> [TASK INSTRUCTIONS]
Leaving pictures out, repeat word for word the line that has "C4: 2.2nF (GND, N8) -> 2.2nF (GND, VDD)" and each line that follows it to the end of the listing.

> [SUPPLIED DATA]
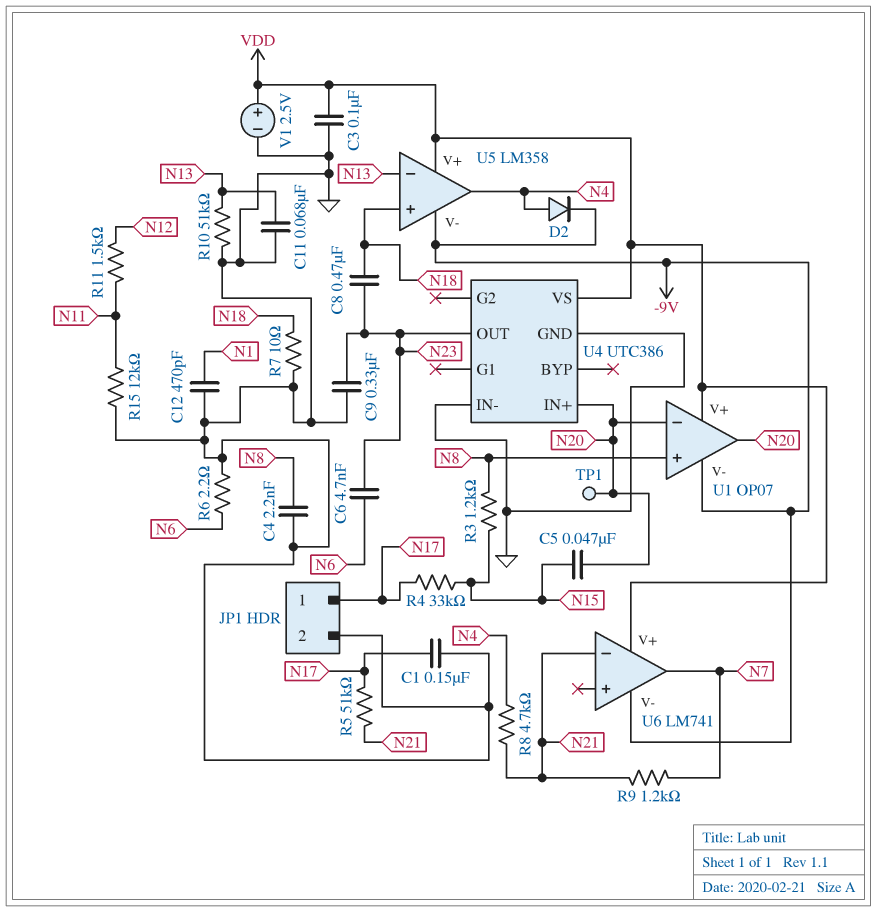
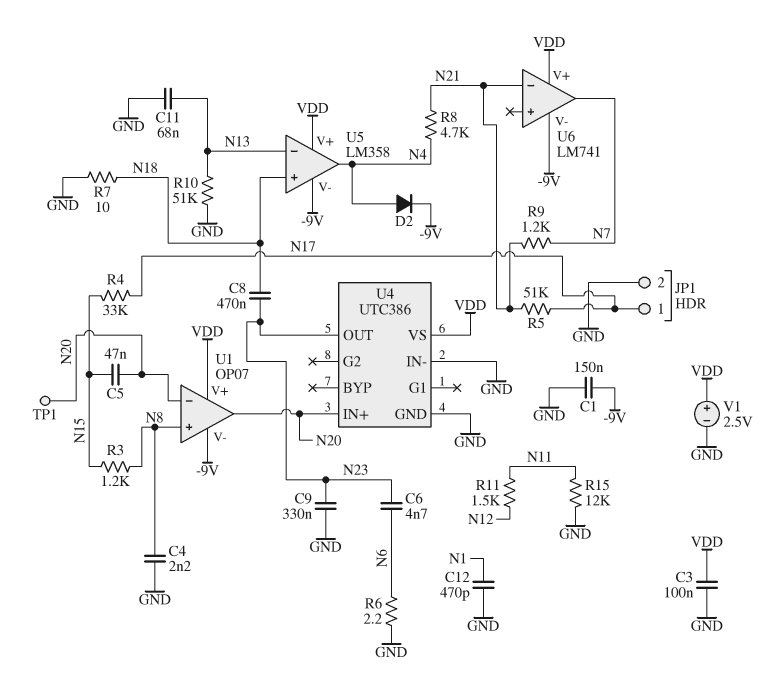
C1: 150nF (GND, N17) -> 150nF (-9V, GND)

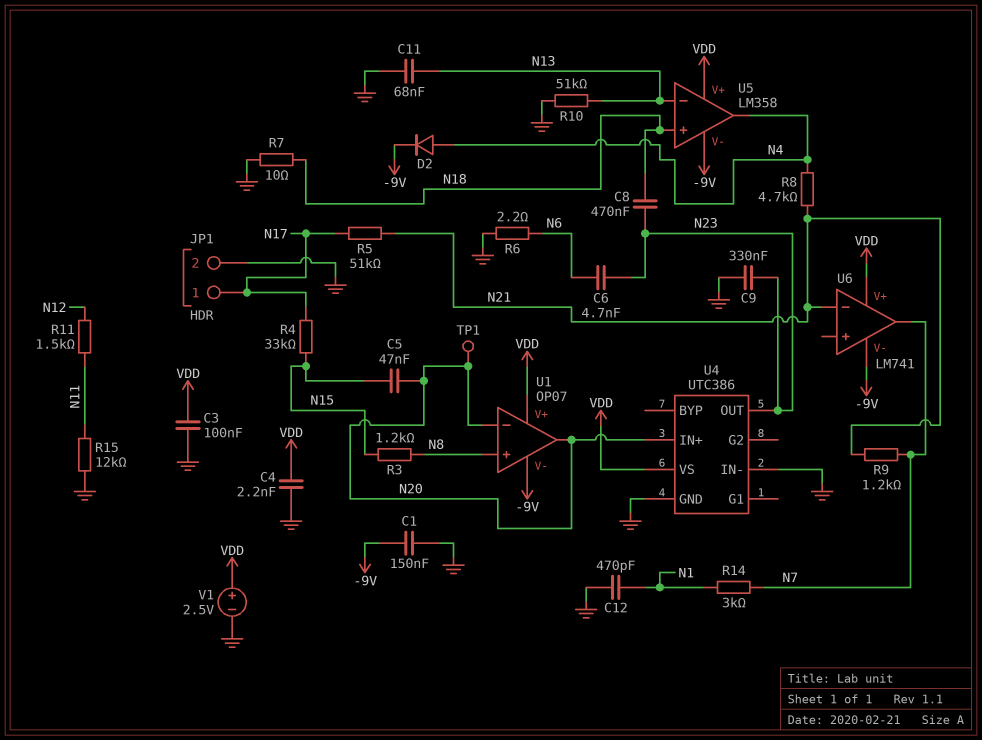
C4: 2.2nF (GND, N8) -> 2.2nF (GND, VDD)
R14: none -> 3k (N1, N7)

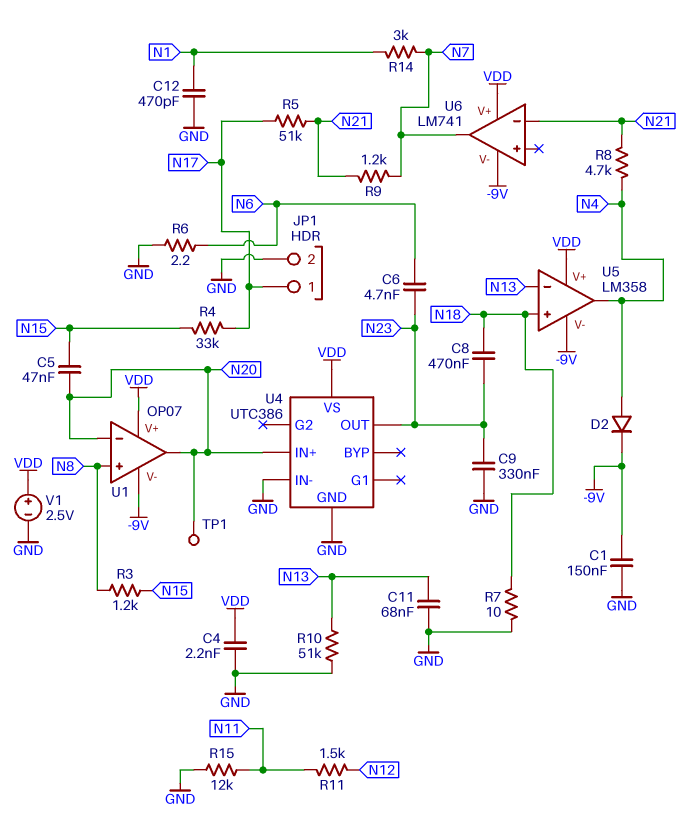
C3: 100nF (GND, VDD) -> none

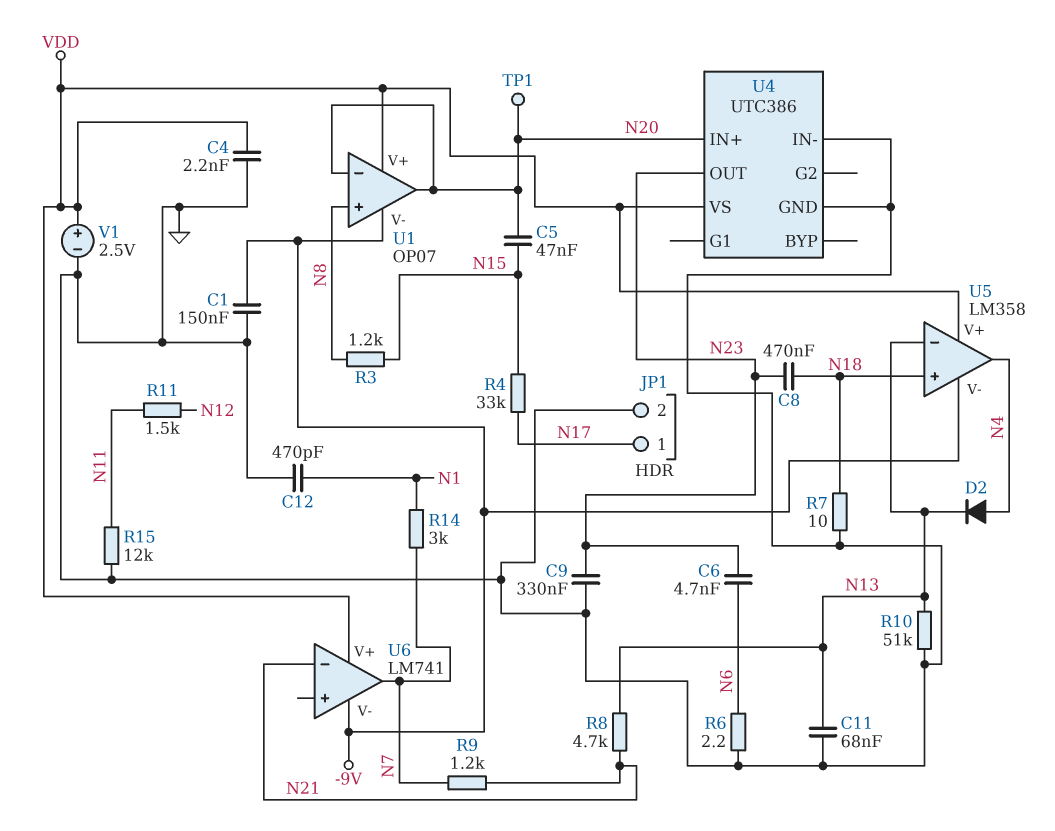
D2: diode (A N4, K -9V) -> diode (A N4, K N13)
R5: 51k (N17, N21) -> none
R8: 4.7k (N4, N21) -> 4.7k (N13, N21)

> [EXERCISE RESULT]
C4: 2.2nF (GND, N8) -> 2.2nF (GND, VDD)
R14: none -> 3k (N1, N7)

C3: 100nF (GND, VDD) -> none

D2: diode (A N4, K -9V) -> diode (A N4, K N13)
R5: 51k (N17, N21) -> none
R8: 4.7k (N4, N21) -> 4.7k (N13, N21)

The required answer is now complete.